Start of DATA FOR THE TASK

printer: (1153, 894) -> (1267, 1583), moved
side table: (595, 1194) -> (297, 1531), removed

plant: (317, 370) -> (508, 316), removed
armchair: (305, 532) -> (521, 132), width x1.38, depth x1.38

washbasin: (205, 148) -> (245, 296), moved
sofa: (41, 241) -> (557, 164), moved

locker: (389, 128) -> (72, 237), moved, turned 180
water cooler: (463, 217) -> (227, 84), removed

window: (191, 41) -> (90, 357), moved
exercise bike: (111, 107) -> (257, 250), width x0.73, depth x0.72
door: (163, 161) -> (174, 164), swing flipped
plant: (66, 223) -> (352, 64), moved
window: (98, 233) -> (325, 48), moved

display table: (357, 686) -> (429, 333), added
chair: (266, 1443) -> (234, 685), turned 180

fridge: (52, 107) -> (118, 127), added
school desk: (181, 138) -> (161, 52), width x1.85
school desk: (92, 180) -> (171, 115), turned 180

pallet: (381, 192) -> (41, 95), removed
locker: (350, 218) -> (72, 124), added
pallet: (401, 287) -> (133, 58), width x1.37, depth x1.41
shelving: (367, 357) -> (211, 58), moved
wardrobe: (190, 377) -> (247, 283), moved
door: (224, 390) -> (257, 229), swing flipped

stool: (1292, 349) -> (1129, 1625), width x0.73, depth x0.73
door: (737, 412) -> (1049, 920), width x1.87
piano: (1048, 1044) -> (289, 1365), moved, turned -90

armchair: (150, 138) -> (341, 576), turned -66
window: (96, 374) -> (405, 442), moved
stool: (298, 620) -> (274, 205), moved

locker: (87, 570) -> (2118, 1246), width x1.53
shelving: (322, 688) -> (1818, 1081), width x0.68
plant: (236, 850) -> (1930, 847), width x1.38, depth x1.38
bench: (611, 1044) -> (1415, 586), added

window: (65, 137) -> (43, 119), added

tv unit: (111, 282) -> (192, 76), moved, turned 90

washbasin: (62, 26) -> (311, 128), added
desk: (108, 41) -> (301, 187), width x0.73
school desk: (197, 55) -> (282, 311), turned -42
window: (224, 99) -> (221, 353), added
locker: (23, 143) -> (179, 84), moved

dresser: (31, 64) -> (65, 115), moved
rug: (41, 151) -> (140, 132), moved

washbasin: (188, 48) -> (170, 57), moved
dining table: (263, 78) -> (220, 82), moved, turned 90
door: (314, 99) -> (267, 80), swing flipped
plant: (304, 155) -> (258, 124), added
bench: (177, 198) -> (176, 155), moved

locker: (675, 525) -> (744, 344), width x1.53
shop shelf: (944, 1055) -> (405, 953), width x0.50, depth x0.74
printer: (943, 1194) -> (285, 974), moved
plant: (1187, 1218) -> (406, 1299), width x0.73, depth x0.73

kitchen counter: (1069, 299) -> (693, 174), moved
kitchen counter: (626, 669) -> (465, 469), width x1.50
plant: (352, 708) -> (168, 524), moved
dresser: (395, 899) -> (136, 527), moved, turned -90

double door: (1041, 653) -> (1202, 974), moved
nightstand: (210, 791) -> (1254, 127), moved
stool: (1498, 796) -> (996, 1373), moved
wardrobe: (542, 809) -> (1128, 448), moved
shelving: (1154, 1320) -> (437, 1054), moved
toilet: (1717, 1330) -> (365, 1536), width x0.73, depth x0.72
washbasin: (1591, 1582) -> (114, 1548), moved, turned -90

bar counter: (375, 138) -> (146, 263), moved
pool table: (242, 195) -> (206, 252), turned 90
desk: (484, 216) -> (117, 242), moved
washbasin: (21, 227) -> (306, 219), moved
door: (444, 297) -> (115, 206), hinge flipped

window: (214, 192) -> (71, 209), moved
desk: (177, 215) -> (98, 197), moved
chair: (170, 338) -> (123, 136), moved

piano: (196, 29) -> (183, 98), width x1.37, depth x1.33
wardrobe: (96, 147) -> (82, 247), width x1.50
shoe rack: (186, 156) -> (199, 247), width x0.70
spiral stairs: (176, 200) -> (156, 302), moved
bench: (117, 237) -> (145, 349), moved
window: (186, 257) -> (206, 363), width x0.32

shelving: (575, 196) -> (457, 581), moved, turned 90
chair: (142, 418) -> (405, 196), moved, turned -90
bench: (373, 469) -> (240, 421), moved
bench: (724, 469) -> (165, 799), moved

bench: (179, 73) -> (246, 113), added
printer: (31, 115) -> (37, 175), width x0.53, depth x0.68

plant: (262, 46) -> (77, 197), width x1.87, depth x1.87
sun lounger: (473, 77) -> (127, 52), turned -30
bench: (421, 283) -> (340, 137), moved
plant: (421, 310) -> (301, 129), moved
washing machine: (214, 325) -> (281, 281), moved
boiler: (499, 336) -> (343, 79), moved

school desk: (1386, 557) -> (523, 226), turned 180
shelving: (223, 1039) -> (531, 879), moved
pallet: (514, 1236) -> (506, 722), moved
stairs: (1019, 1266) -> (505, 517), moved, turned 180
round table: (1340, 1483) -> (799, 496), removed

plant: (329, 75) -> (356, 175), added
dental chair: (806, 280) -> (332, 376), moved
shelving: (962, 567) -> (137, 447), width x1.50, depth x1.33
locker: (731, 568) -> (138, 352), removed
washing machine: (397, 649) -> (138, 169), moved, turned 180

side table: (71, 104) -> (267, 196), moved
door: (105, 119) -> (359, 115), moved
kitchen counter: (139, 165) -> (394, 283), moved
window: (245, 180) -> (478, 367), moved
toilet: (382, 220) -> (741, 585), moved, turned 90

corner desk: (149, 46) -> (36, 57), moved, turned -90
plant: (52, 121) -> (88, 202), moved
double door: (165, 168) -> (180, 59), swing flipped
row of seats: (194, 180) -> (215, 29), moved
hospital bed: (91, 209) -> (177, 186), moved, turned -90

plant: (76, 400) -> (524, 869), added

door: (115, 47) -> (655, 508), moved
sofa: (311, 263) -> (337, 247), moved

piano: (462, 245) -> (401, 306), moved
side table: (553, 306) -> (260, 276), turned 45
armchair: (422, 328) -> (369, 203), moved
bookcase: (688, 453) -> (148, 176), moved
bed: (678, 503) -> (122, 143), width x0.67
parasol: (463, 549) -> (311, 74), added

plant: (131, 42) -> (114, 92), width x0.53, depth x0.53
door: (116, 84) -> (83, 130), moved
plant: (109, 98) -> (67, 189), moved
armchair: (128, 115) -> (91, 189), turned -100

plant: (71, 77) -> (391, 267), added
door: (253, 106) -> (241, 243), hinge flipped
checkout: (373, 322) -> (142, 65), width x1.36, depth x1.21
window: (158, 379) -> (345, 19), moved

End of DATA FOR THE TASK

Extract every line containing the string "swing" from the data above.

door: (163, 161) -> (174, 164), swing flipped
door: (224, 390) -> (257, 229), swing flipped
door: (314, 99) -> (267, 80), swing flipped
double door: (165, 168) -> (180, 59), swing flipped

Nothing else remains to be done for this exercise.